(Change detection outputs)
==*==

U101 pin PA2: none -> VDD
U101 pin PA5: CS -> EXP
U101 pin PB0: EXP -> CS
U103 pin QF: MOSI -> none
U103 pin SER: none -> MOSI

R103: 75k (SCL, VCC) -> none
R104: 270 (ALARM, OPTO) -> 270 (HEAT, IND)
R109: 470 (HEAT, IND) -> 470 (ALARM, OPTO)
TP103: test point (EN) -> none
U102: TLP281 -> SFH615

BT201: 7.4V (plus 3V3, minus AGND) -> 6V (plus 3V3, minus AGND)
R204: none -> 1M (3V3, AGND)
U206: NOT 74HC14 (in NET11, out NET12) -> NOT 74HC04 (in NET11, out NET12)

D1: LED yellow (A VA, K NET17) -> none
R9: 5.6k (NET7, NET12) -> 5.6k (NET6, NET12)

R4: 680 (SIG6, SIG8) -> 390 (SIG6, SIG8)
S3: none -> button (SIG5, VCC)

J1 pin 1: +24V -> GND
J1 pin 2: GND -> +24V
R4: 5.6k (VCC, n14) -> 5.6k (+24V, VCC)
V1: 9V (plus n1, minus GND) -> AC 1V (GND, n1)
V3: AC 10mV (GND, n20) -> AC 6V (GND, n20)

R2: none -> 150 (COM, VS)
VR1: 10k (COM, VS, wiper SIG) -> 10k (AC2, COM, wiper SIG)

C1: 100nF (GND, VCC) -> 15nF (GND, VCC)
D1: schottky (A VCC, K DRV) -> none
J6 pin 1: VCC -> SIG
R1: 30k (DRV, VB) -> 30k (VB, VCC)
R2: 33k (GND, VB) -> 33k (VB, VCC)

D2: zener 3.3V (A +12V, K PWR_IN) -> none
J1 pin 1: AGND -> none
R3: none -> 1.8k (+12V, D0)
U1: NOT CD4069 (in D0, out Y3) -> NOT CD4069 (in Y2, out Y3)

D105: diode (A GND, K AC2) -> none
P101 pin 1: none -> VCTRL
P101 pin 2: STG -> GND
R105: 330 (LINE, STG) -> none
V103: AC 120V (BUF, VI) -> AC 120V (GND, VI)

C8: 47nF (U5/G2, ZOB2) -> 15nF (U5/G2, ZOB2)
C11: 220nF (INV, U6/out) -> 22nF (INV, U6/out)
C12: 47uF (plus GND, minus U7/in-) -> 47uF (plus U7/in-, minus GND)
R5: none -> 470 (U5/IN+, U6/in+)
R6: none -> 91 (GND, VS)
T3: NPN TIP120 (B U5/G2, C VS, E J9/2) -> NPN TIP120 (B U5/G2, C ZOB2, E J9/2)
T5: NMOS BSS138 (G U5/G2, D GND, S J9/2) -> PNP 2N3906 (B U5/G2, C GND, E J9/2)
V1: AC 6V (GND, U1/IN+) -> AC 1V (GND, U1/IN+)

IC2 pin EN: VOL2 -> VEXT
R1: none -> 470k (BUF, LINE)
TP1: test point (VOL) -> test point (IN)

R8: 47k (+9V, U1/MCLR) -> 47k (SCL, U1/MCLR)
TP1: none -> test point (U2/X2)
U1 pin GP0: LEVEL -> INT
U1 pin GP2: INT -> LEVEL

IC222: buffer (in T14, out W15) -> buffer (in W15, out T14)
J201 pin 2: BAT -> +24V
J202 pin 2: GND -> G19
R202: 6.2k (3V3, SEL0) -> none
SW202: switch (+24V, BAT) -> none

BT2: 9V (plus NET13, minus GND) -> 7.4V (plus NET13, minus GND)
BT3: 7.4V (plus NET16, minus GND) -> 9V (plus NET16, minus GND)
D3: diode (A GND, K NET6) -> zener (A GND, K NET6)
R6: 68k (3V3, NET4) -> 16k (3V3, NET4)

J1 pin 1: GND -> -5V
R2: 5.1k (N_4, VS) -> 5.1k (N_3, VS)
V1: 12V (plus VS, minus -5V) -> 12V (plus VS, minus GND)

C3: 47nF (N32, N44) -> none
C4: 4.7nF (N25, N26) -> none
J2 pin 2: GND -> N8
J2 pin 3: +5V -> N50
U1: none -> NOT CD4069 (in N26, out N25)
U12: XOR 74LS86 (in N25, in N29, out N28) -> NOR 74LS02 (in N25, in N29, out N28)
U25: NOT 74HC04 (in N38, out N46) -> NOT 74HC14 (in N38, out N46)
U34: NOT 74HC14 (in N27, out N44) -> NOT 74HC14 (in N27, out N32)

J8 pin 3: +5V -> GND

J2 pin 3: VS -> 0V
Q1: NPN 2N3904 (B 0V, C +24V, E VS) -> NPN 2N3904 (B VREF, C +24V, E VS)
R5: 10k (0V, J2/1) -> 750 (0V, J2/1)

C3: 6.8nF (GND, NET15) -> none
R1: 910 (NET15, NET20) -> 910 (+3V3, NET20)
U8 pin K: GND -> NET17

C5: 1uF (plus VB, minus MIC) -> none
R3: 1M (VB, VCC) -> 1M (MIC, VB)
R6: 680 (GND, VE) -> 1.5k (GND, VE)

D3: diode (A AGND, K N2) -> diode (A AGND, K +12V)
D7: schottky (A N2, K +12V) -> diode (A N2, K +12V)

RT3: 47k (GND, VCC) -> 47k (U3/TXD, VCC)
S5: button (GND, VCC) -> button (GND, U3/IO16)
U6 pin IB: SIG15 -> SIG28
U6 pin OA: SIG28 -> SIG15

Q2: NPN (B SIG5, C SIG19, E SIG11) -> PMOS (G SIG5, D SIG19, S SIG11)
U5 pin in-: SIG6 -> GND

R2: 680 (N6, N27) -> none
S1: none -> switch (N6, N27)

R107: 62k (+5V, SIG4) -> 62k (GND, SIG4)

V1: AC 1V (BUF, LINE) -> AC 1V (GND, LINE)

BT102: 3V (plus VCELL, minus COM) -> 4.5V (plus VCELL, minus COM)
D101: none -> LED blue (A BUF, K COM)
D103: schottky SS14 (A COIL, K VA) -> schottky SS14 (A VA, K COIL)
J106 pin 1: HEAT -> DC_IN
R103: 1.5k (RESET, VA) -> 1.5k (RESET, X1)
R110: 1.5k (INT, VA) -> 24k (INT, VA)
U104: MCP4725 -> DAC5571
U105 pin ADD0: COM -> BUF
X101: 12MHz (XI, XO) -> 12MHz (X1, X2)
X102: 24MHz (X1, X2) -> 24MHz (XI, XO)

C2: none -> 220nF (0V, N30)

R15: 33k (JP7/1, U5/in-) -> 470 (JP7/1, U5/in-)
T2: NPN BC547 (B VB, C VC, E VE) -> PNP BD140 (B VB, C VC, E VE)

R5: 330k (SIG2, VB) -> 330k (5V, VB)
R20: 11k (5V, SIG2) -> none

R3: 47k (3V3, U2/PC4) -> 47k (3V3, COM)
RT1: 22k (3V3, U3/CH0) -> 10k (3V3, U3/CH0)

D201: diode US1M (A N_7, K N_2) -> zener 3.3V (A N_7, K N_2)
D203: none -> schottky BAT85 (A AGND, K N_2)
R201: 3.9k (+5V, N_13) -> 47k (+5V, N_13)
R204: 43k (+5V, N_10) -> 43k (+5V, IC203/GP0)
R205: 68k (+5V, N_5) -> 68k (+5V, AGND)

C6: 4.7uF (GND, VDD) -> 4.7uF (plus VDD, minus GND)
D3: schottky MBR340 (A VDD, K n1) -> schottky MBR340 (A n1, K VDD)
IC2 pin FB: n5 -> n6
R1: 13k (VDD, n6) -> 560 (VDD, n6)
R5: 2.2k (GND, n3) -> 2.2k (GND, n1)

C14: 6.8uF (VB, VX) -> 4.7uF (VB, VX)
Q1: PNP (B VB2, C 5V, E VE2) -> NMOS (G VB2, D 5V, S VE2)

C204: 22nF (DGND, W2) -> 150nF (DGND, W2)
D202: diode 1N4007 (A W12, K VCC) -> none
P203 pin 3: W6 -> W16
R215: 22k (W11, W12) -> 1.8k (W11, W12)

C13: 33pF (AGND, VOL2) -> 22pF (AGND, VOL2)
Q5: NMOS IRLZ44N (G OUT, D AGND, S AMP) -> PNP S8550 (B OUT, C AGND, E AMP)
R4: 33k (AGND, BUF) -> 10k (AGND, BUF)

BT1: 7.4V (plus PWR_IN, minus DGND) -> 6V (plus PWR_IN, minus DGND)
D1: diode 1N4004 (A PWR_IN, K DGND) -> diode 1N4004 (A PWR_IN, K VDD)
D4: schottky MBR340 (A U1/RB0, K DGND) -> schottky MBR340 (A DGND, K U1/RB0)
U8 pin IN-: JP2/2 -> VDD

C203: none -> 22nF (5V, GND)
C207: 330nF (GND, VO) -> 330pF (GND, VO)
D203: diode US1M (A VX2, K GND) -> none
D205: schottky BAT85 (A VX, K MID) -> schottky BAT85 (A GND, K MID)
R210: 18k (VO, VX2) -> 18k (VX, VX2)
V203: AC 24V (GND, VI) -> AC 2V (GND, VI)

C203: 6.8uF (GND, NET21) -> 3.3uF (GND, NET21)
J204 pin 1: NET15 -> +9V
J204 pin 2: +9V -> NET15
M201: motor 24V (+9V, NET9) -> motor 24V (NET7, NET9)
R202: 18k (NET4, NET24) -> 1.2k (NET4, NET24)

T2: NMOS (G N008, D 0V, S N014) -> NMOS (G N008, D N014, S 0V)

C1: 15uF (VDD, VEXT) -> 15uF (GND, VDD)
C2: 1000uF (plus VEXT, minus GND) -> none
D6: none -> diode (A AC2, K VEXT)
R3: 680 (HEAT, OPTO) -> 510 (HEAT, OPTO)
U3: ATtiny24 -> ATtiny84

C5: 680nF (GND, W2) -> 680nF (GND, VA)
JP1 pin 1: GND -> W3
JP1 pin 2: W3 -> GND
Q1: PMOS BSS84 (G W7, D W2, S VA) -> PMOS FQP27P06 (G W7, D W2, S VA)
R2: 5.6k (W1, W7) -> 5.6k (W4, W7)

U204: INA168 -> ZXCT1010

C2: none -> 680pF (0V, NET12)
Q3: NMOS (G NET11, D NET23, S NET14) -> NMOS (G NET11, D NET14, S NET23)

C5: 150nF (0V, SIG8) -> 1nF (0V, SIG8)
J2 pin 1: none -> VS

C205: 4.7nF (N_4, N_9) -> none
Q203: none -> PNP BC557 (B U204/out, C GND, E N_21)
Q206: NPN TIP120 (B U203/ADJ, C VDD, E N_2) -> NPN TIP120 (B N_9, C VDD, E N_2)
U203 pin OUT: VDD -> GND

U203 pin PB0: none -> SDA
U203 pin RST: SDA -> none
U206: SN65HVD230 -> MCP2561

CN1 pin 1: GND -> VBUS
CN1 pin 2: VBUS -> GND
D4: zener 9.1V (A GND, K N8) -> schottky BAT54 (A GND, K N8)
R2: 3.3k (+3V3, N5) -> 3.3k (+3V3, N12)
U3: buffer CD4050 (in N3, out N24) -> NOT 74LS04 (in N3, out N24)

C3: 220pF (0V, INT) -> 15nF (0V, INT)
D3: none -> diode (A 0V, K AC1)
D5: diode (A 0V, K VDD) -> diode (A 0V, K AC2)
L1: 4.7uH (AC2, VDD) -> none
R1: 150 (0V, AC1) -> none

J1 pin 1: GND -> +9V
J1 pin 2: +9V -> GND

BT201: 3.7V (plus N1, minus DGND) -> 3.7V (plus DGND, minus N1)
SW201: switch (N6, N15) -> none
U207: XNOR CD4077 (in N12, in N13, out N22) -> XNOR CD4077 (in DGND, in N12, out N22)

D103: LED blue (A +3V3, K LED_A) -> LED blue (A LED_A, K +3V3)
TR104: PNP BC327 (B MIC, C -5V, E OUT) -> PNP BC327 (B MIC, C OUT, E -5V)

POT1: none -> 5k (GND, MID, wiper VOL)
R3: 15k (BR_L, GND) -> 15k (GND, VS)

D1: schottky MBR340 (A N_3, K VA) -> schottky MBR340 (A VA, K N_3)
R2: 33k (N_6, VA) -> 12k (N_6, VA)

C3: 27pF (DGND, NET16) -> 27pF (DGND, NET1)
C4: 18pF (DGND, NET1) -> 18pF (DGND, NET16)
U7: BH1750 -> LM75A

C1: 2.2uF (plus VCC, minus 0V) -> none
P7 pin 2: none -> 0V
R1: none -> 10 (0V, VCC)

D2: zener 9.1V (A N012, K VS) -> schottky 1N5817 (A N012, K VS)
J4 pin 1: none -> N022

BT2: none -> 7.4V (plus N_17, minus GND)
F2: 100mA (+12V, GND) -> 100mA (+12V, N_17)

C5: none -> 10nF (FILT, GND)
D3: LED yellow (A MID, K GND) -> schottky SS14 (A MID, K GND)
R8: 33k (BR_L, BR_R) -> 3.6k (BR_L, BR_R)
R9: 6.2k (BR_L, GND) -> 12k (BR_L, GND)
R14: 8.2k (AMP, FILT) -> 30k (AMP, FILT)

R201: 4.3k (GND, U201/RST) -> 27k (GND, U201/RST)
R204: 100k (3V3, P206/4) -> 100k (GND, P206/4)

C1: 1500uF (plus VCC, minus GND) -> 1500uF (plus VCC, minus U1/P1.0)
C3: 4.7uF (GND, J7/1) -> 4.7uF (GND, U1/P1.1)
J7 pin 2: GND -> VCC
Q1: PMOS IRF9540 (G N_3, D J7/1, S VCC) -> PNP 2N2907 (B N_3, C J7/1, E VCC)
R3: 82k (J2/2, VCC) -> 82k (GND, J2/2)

==*==

DESCRIPTION OF THE TASK | Output exactly what runs from the line with "C4: 18pF (DGND, NET1) -> 18pF (DGND, NET16)" to the final line above, both lines included, and nothing else.

EXPECTED ANSWER |
C4: 18pF (DGND, NET1) -> 18pF (DGND, NET16)
U7: BH1750 -> LM75A

C1: 2.2uF (plus VCC, minus 0V) -> none
P7 pin 2: none -> 0V
R1: none -> 10 (0V, VCC)

D2: zener 9.1V (A N012, K VS) -> schottky 1N5817 (A N012, K VS)
J4 pin 1: none -> N022

BT2: none -> 7.4V (plus N_17, minus GND)
F2: 100mA (+12V, GND) -> 100mA (+12V, N_17)

C5: none -> 10nF (FILT, GND)
D3: LED yellow (A MID, K GND) -> schottky SS14 (A MID, K GND)
R8: 33k (BR_L, BR_R) -> 3.6k (BR_L, BR_R)
R9: 6.2k (BR_L, GND) -> 12k (BR_L, GND)
R14: 8.2k (AMP, FILT) -> 30k (AMP, FILT)

R201: 4.3k (GND, U201/RST) -> 27k (GND, U201/RST)
R204: 100k (3V3, P206/4) -> 100k (GND, P206/4)

C1: 1500uF (plus VCC, minus GND) -> 1500uF (plus VCC, minus U1/P1.0)
C3: 4.7uF (GND, J7/1) -> 4.7uF (GND, U1/P1.1)
J7 pin 2: GND -> VCC
Q1: PMOS IRF9540 (G N_3, D J7/1, S VCC) -> PNP 2N2907 (B N_3, C J7/1, E VCC)
R3: 82k (J2/2, VCC) -> 82k (GND, J2/2)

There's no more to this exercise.